# Task details:
One number alone answers this: the count of lines below in which the word "replaced" is found.

# Collected material:
--

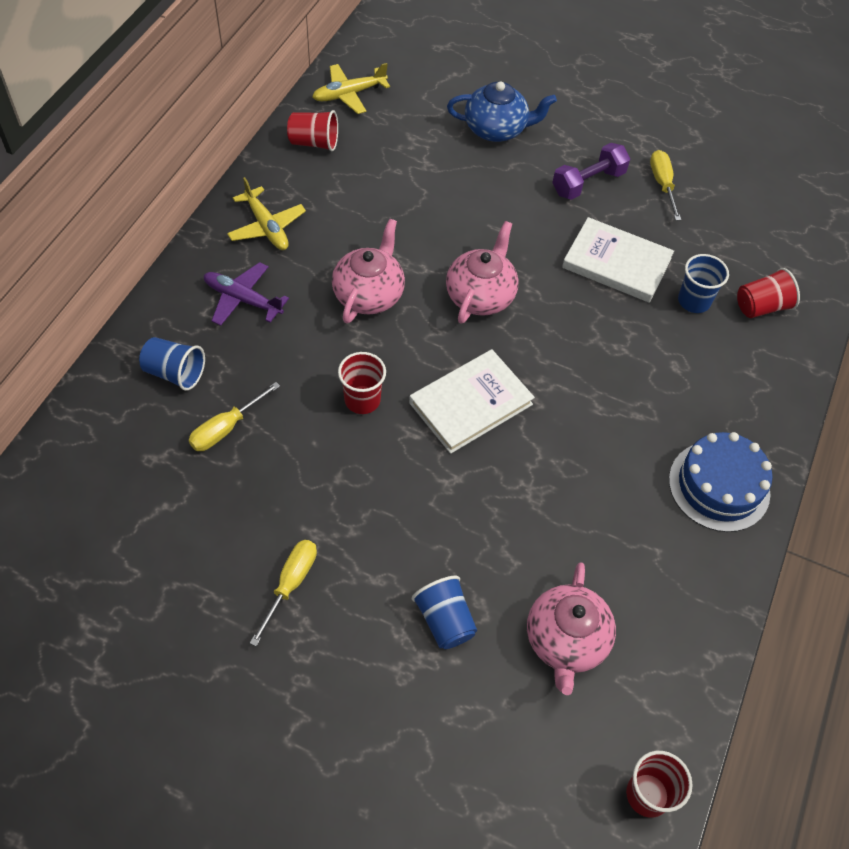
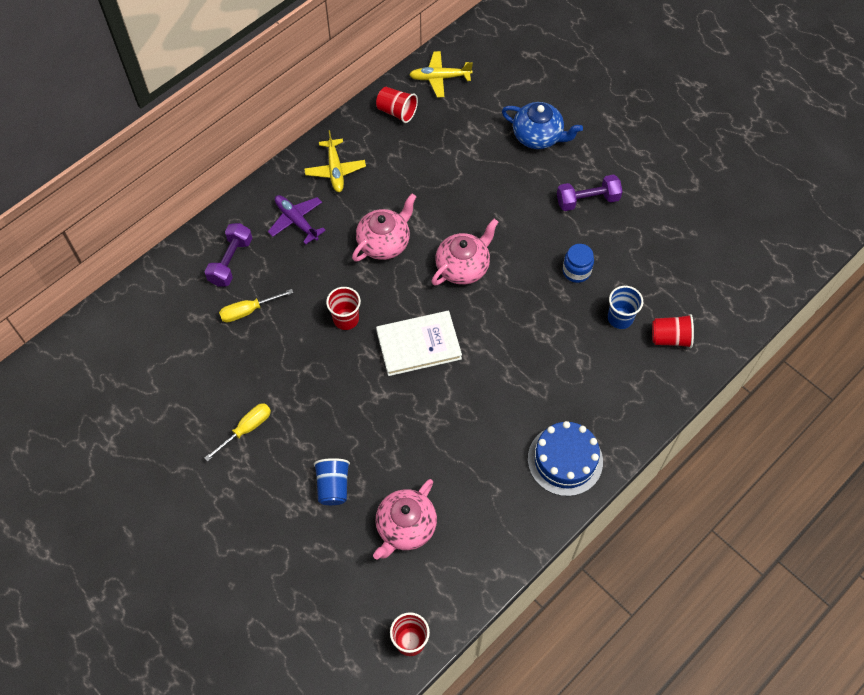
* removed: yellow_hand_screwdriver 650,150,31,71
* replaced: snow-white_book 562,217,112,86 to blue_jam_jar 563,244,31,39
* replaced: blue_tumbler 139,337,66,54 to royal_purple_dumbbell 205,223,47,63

--

# Written response:
2